Going line by line through the listing, how many lines hold "degrees"? State nothing but the number.
+-------+
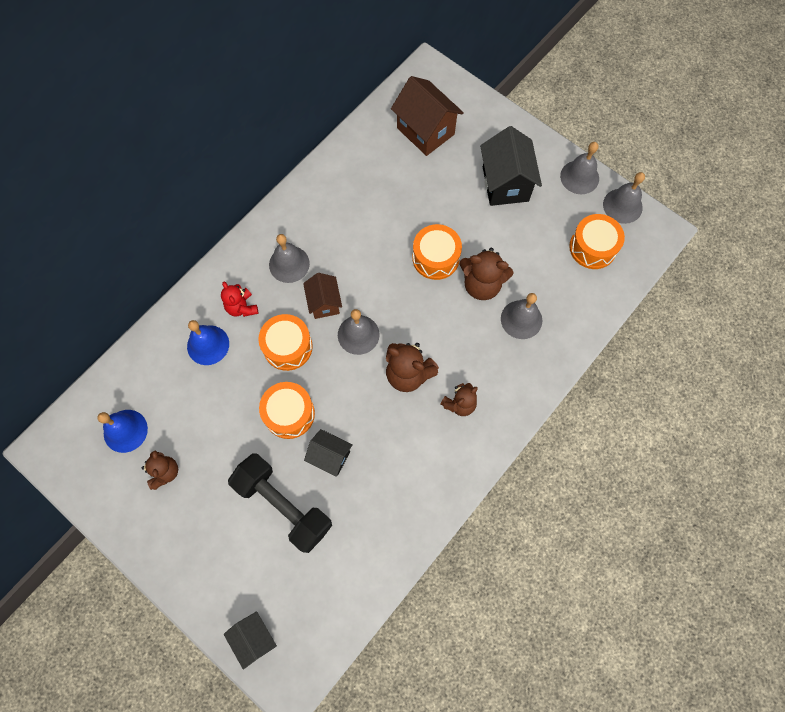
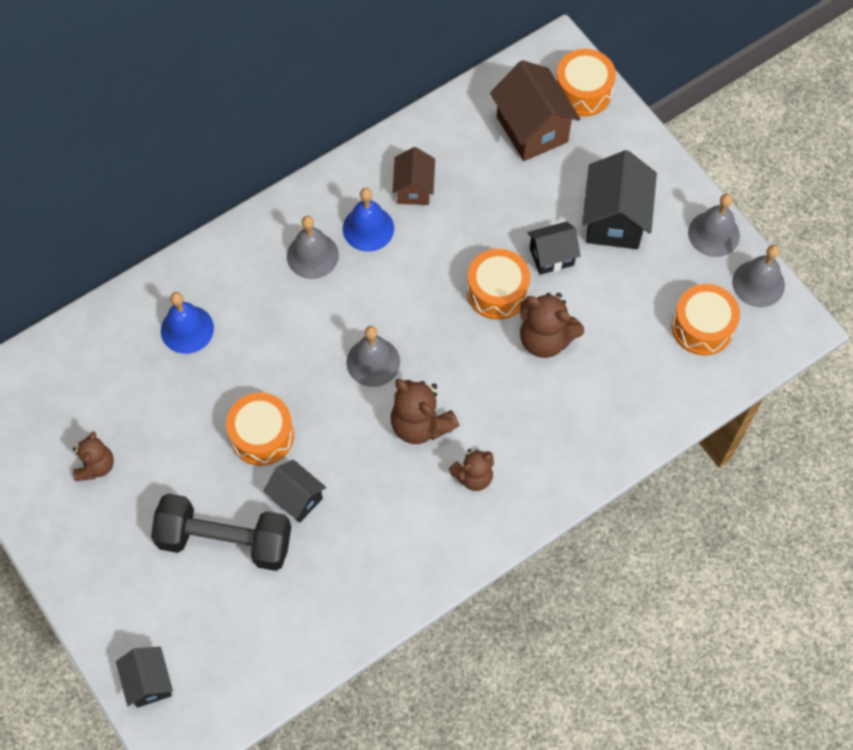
camera: 15 degrees right, 5 degrees down
(125, 431) = (62, 406): blue bell -> blue bell (368, 228)
(242, 307) = (240, 294): red teddy bear -> none
(283, 505) = (225, 540): black dumbbell -> black dumbbell turned 45 degrees counterclockwise
(287, 347) = (282, 355): orange drum -> orange drum (583, 92)
(324, 303) = (342, 313): brown house -> brown house (414, 189)
(468, 222) = (551, 256): none -> black house
(521, 319) = (582, 393): grey bell -> none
+-------+
▸ SOLUTION
2